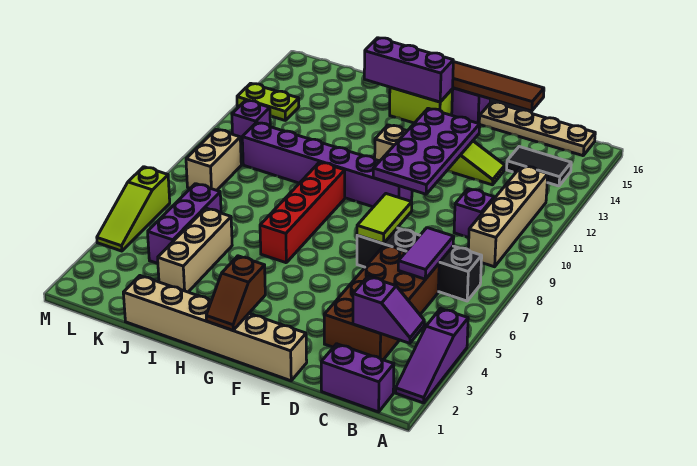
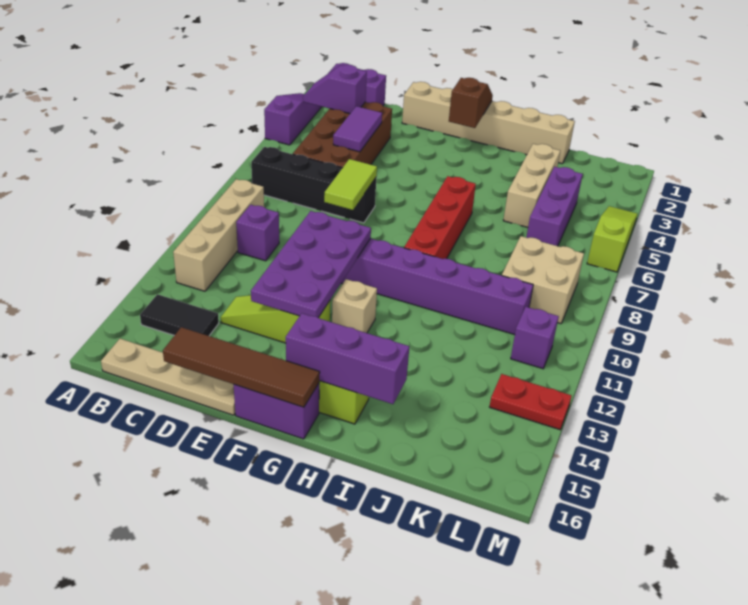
purple tile C6:C7 level 2 -> purple tile D4:D5 level 2
tan brick L8:L9 level 1 -> tan brick K8:L9 level 1
lime plate L13:M13 level 1 -> red plate L13:M13 level 1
------------
→ **Assigned task**:
An exact, image-free transcript of the material is required.

→ **Written response**:
purple tile C6:C7 level 2 -> purple tile D4:D5 level 2
tan brick L8:L9 level 1 -> tan brick K8:L9 level 1
lime plate L13:M13 level 1 -> red plate L13:M13 level 1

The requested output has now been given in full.